Top of SUPPLIED DATA

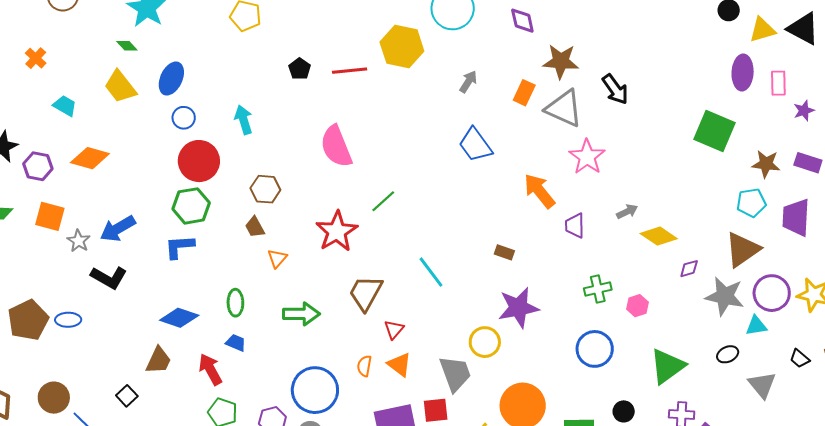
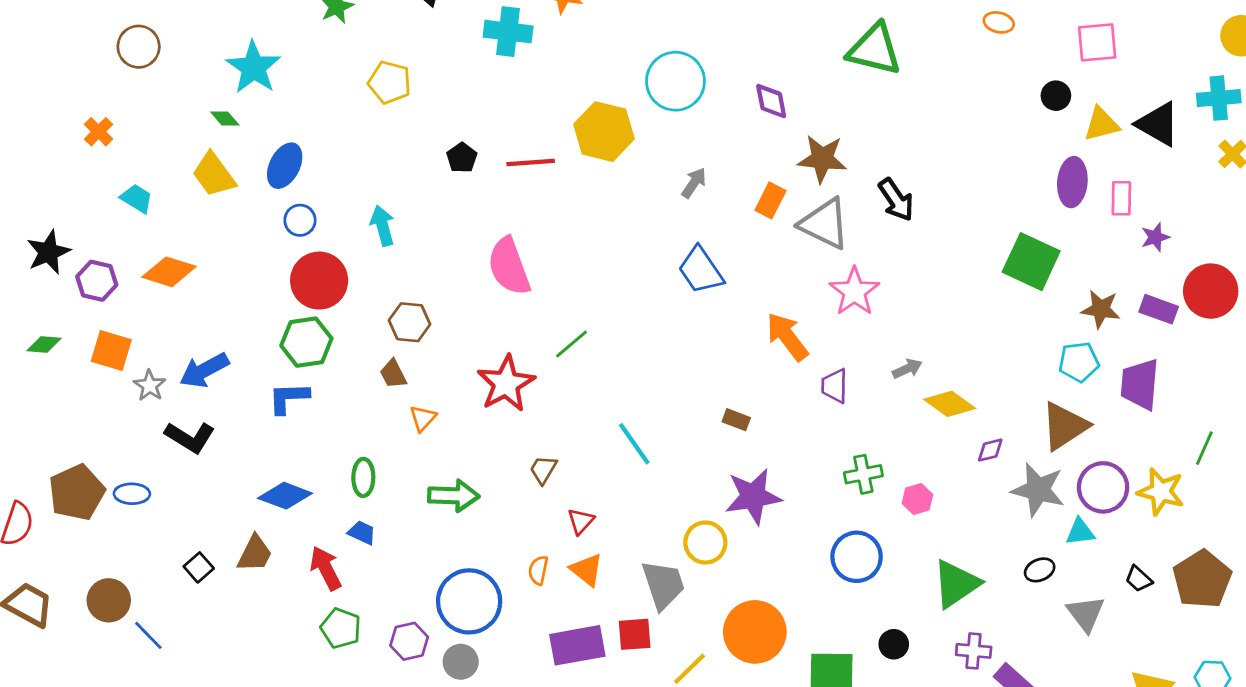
brown trapezoid: (366, 293) -> (543, 470), size x0.6
black square: (127, 396) -> (199, 567), moved

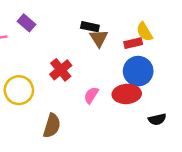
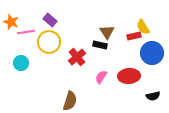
black rectangle: (90, 27) -> (100, 45), moved
blue circle: (138, 71) -> (152, 53), moved
yellow circle: (19, 90) -> (49, 42), moved

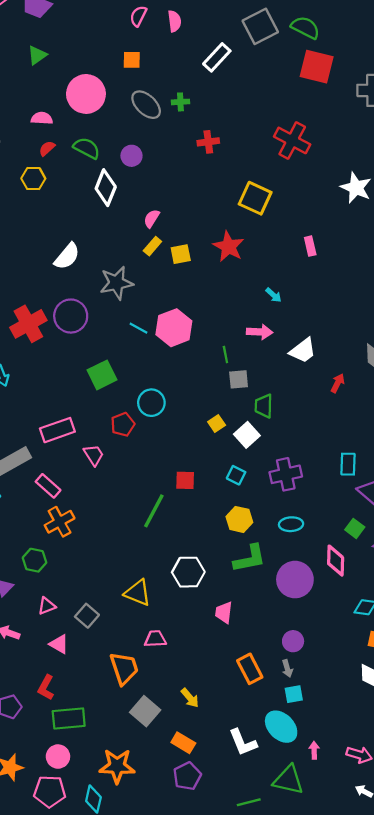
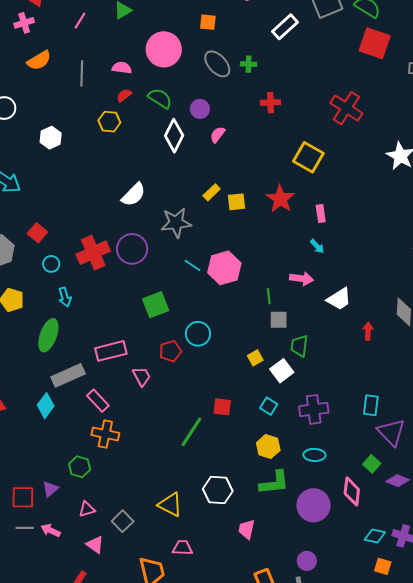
pink semicircle: (152, 219) -> (218, 135), moved
pink rectangle: (310, 246) -> (321, 214), moved
red arrow: (338, 383) -> (368, 331), turned -30
orange cross: (60, 522) -> (105, 434), turned 36

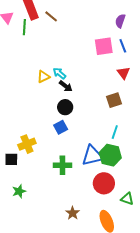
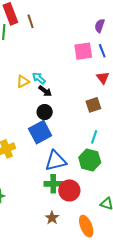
brown line: (51, 16) -> (31, 21), turned 32
blue square: (61, 127) -> (40, 132), size x1.6
blue triangle: (92, 156) -> (56, 161), moved
green cross: (62, 165) -> (53, 184), moved
red circle: (104, 183) -> (69, 190), moved

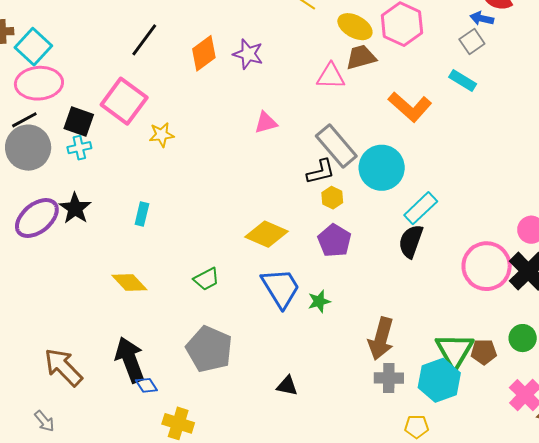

Bottom of SUPPLIED DATA

→ **PROBLEM TO WORK ON**: Your answer must be an exact copy of the records, with no pictures in it.

→ **SOLUTION FOR THIS EXERCISE**:
brown trapezoid: (366, 293) -> (543, 470), size x0.6
black square: (127, 396) -> (199, 567), moved

black rectangle: (90, 27) -> (100, 45), moved
blue circle: (138, 71) -> (152, 53), moved
yellow circle: (19, 90) -> (49, 42), moved

pink semicircle: (152, 219) -> (218, 135), moved
pink rectangle: (310, 246) -> (321, 214), moved
red arrow: (338, 383) -> (368, 331), turned -30
orange cross: (60, 522) -> (105, 434), turned 36

brown line: (51, 16) -> (31, 21), turned 32
blue square: (61, 127) -> (40, 132), size x1.6
blue triangle: (92, 156) -> (56, 161), moved
green cross: (62, 165) -> (53, 184), moved
red circle: (104, 183) -> (69, 190), moved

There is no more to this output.